Of the lines below, report only those that contain "right".

Colored object listings
=-=-=
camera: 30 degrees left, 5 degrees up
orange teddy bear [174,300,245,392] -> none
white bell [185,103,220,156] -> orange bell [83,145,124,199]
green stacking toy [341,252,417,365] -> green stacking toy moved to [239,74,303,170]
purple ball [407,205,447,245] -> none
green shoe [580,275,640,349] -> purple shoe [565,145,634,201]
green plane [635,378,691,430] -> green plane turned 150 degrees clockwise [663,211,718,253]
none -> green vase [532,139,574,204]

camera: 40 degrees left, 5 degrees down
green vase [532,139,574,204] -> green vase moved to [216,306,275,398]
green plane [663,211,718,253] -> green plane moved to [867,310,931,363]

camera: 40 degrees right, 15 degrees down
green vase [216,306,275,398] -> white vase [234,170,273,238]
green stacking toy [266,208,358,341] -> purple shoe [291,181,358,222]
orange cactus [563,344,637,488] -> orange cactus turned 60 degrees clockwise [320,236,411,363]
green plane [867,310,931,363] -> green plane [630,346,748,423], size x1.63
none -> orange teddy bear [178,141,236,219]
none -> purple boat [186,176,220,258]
=-=-=
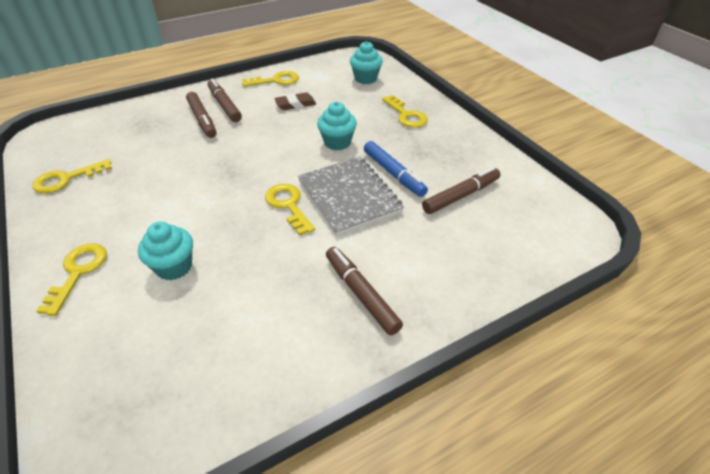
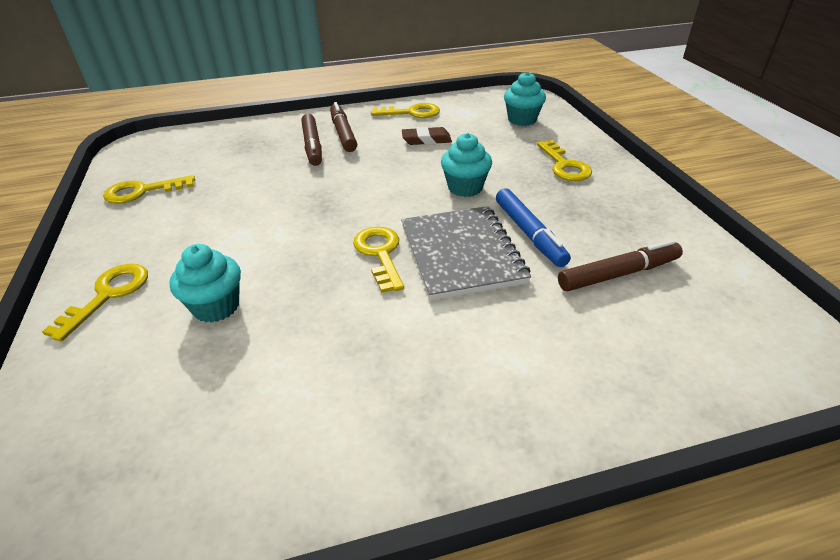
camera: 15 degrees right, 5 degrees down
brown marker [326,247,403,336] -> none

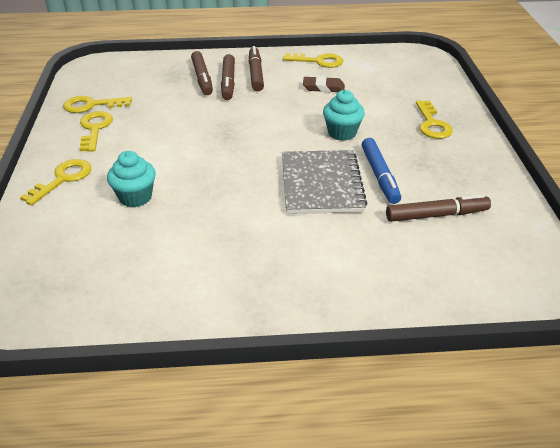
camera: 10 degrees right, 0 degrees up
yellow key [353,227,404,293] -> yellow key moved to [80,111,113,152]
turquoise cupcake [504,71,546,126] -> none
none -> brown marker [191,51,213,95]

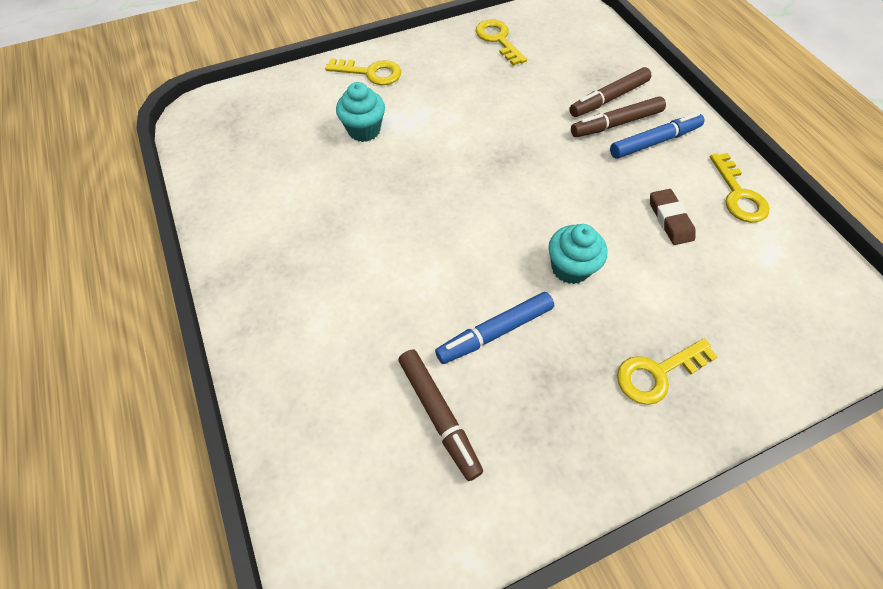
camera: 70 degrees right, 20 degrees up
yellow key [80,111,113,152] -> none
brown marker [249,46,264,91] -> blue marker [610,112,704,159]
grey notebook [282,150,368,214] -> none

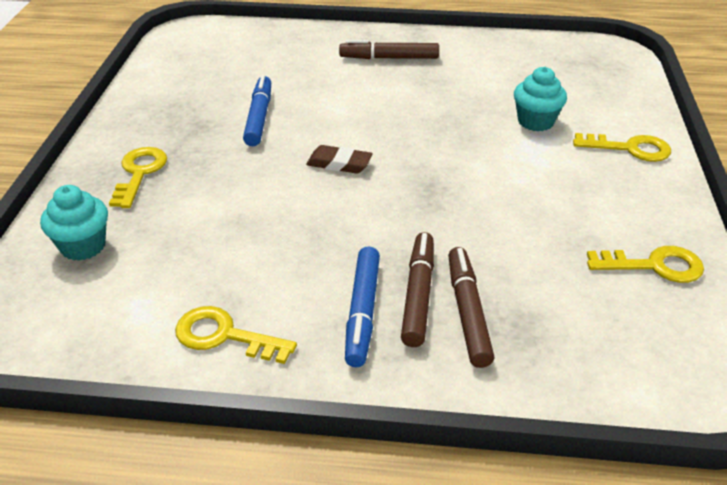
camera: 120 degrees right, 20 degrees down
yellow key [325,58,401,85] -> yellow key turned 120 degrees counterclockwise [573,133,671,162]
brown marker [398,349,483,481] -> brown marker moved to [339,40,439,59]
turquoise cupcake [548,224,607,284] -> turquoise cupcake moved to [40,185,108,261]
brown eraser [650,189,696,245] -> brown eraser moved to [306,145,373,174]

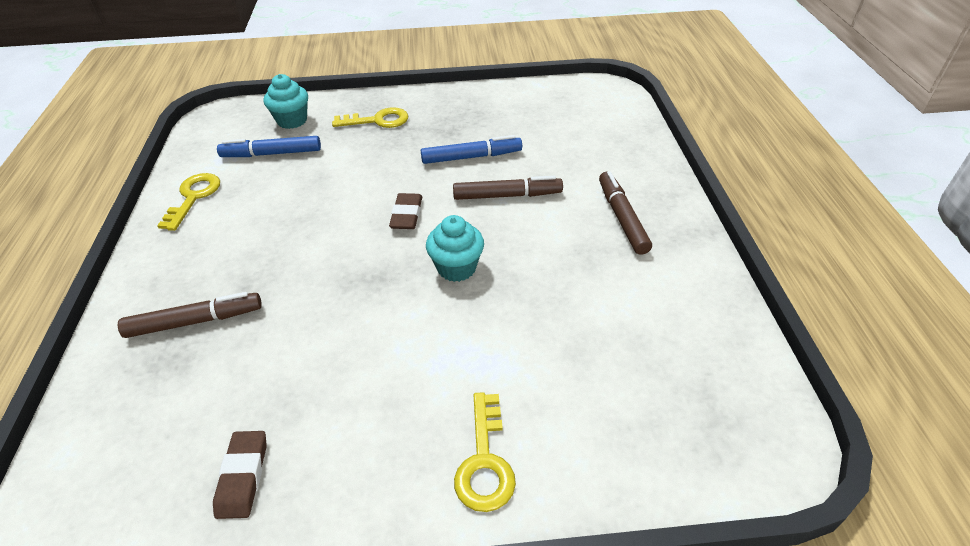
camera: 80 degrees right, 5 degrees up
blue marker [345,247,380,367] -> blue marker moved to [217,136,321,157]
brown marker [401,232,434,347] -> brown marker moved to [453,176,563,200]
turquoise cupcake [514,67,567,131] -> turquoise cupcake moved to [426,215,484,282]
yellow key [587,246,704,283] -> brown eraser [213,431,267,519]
=-=-=
Expected answer –
camera: 40 degrees right, 15 degrees down
camera: 15 degrees right, 5 degrees down
camera: 10 degrees right, 0 degrees up
camera: 70 degrees right, 20 degrees up
camera: 120 degrees right, 20 degrees down
camera: 80 degrees right, 5 degrees up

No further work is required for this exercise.